* Your instructions
Before copying, find the line below that contains "R1: 2.2k (VBAT, VREF) -> 2.2k (CTL, VBAT)"; then return it and all later lines exactly, up to and including the final line, with no pictures.
------ Material for the task ------
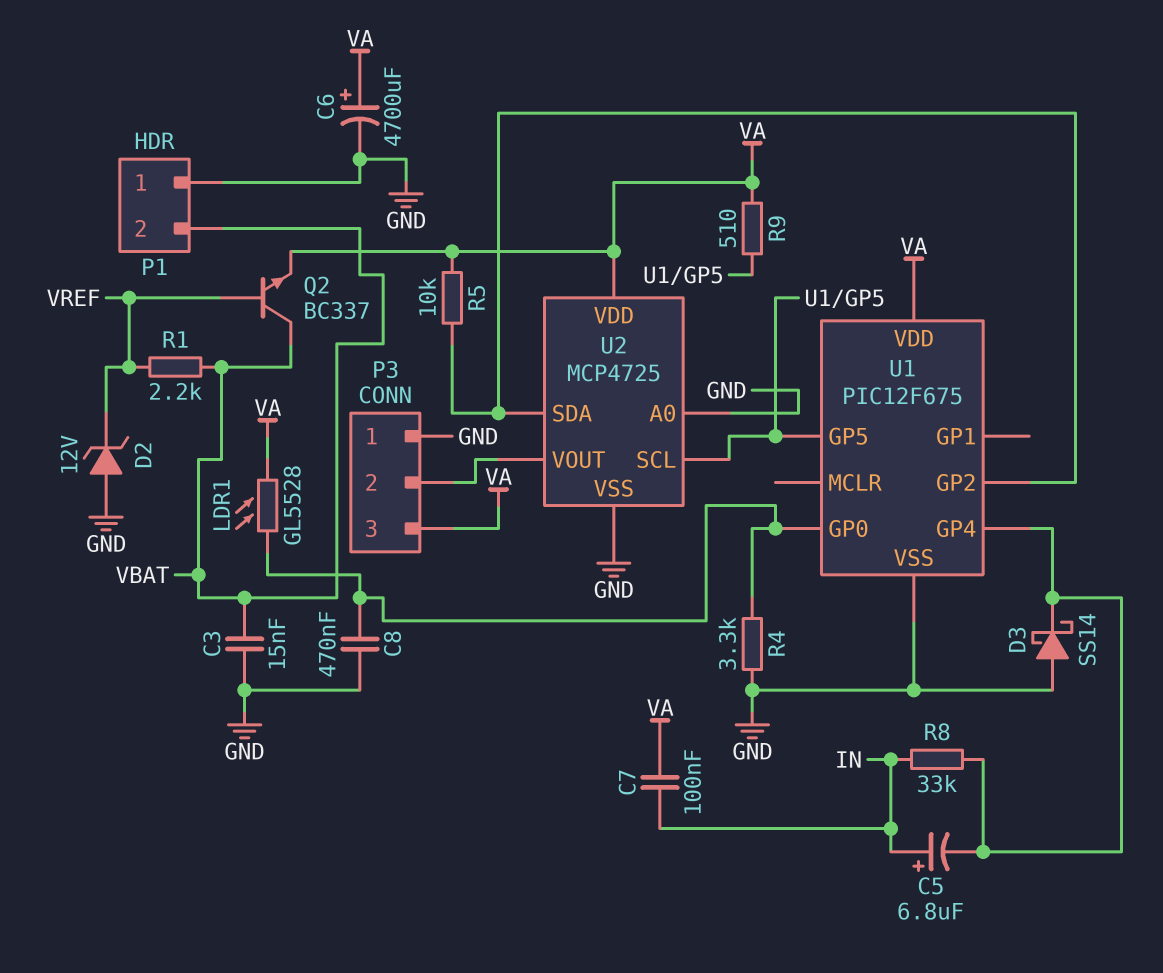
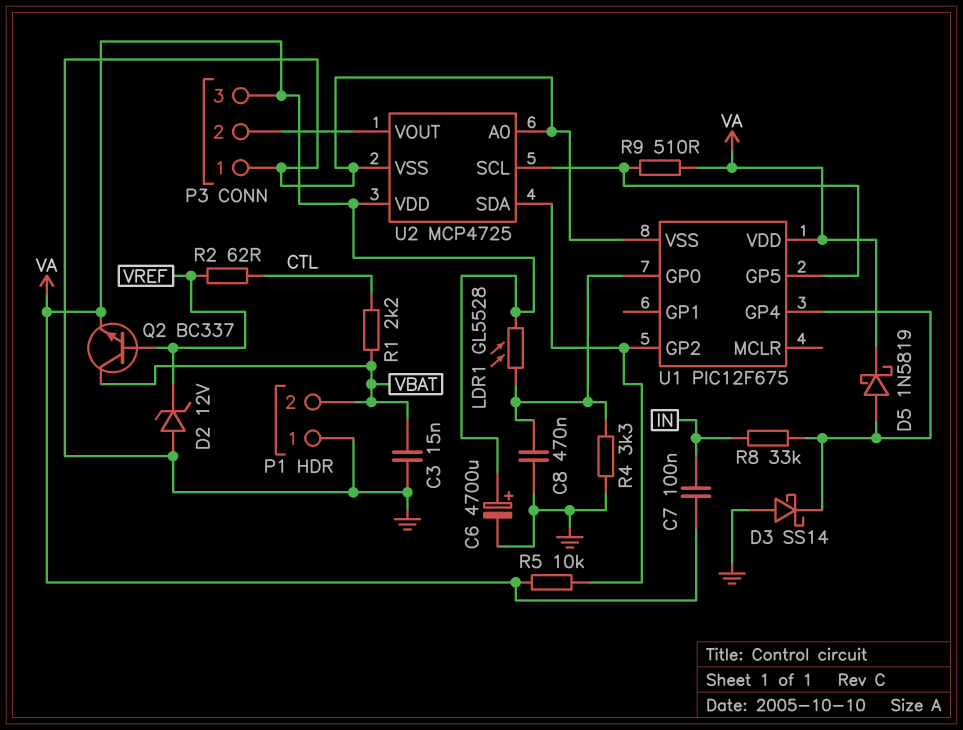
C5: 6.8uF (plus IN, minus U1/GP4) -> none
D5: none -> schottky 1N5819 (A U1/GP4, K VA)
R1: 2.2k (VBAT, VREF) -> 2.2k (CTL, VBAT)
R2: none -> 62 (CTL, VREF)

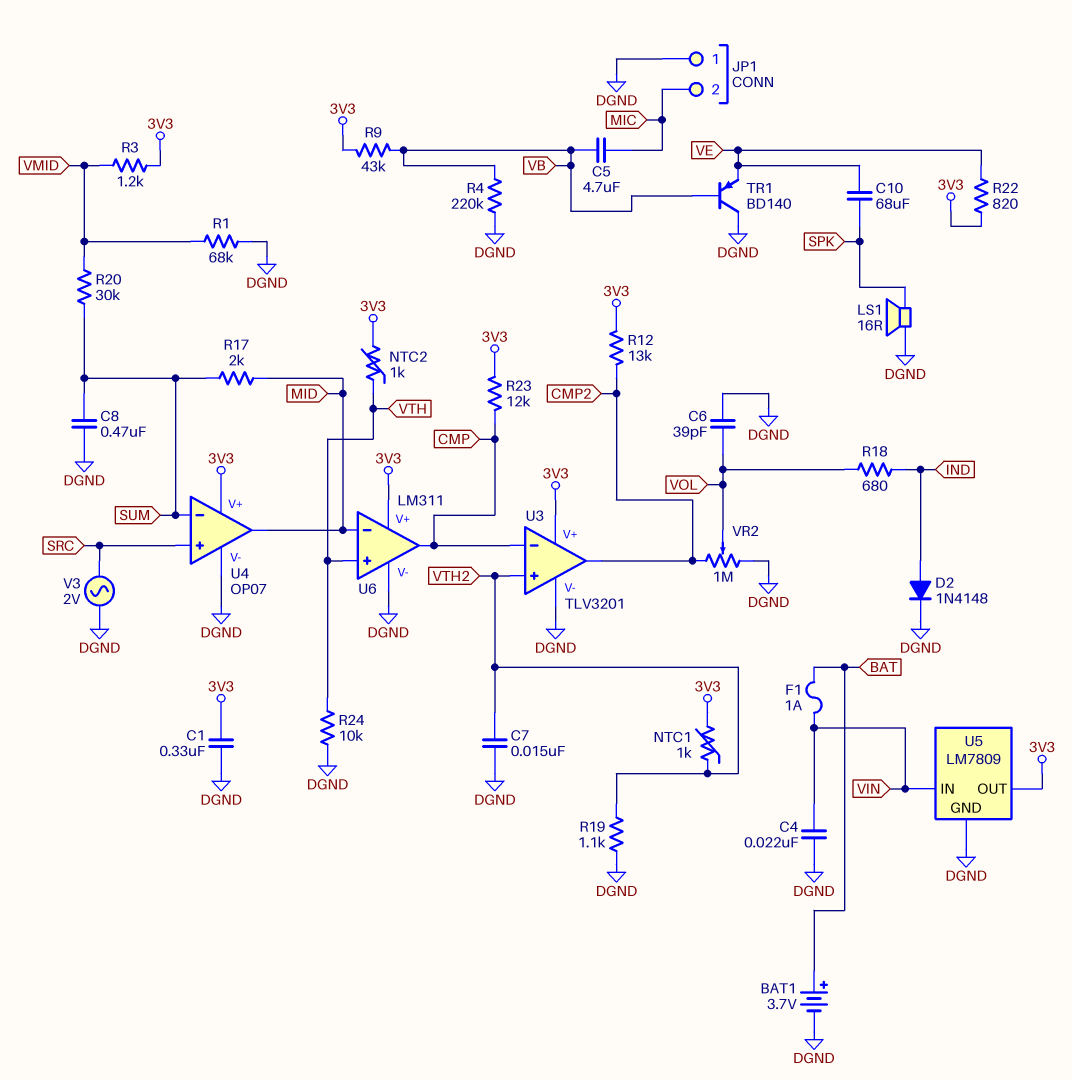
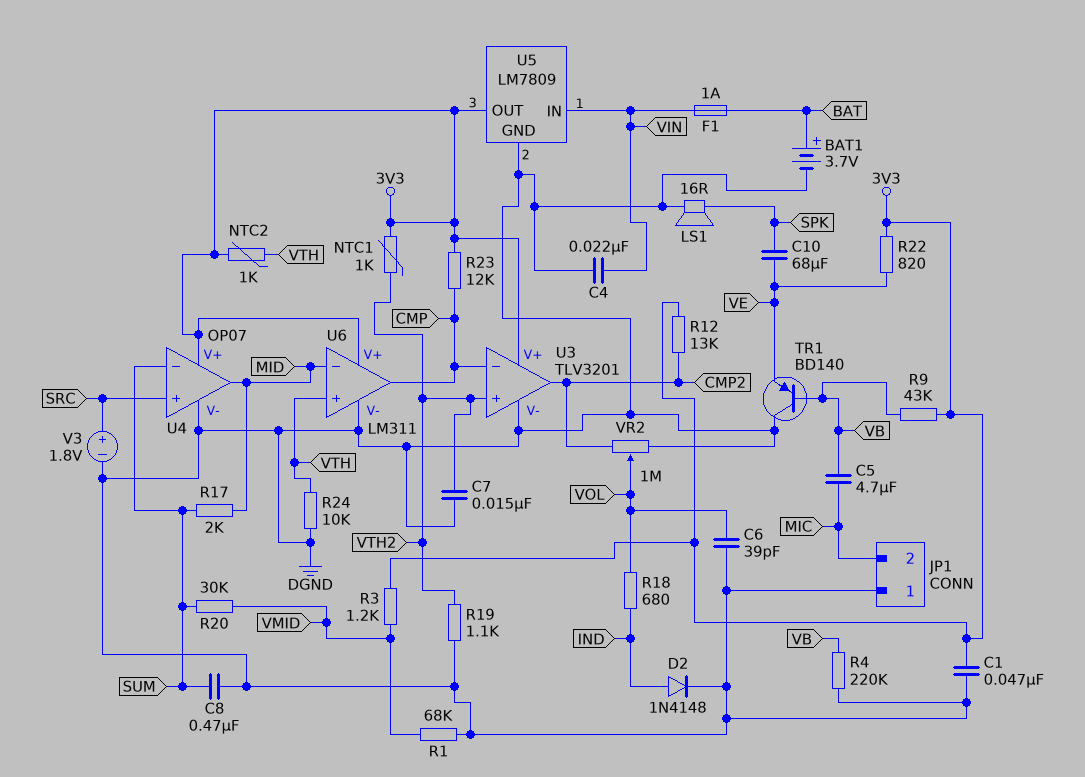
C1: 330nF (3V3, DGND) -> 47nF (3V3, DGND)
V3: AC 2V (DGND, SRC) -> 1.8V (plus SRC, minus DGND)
------
* Your response
R1: 2.2k (VBAT, VREF) -> 2.2k (CTL, VBAT)
R2: none -> 62 (CTL, VREF)

C1: 330nF (3V3, DGND) -> 47nF (3V3, DGND)
V3: AC 2V (DGND, SRC) -> 1.8V (plus SRC, minus DGND)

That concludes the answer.